[AIM OF THE TASK]
Go through the records and report each line in which the word "pencil" occurs.

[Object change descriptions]
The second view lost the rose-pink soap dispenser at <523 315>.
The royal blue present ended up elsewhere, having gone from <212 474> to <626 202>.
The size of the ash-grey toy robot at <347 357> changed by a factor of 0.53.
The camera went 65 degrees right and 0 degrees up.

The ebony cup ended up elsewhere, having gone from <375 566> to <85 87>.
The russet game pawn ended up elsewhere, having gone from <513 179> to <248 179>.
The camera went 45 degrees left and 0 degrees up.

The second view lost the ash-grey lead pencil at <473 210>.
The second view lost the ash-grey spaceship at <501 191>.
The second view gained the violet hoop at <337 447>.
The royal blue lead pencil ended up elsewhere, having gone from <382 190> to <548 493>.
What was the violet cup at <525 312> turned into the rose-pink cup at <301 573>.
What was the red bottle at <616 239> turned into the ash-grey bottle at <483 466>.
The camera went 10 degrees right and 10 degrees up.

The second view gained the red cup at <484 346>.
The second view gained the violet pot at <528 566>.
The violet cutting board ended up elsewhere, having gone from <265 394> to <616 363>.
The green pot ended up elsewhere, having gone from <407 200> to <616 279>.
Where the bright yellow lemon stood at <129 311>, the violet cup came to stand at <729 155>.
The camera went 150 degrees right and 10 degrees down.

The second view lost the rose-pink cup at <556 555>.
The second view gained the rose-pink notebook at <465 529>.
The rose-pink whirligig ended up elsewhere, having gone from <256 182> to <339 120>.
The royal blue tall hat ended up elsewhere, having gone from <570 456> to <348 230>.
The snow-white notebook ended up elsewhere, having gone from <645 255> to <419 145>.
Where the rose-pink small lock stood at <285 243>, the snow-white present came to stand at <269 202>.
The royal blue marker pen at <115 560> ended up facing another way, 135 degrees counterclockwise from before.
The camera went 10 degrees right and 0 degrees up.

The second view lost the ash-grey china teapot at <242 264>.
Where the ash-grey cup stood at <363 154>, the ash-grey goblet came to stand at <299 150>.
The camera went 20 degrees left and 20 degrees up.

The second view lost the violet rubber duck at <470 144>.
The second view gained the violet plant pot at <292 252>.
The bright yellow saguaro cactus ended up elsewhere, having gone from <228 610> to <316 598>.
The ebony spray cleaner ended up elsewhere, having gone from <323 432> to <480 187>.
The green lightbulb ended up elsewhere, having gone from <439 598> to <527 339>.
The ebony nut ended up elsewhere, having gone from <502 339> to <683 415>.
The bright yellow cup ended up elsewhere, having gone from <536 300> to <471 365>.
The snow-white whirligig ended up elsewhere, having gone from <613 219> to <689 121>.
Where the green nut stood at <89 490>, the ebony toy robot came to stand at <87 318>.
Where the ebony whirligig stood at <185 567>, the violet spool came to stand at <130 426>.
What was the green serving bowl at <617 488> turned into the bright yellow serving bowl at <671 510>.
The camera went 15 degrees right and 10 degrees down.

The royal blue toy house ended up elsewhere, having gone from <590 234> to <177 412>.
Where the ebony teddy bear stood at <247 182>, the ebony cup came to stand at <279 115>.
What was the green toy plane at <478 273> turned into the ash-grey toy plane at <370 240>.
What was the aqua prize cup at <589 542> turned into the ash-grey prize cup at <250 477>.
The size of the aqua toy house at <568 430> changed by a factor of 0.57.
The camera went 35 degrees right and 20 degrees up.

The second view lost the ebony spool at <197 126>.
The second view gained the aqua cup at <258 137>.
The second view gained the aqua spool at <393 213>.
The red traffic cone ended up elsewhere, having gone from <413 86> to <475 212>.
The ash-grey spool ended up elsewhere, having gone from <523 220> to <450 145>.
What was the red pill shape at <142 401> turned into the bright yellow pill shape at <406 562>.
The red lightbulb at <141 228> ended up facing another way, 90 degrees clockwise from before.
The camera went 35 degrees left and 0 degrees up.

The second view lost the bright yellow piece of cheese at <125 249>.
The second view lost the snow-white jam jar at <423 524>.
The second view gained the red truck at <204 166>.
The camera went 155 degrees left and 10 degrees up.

[EXERCISE OUTPUT]
The second view lost the ash-grey lead pencil at <473 210>.
The royal blue lead pencil ended up elsewhere, having gone from <382 190> to <548 493>.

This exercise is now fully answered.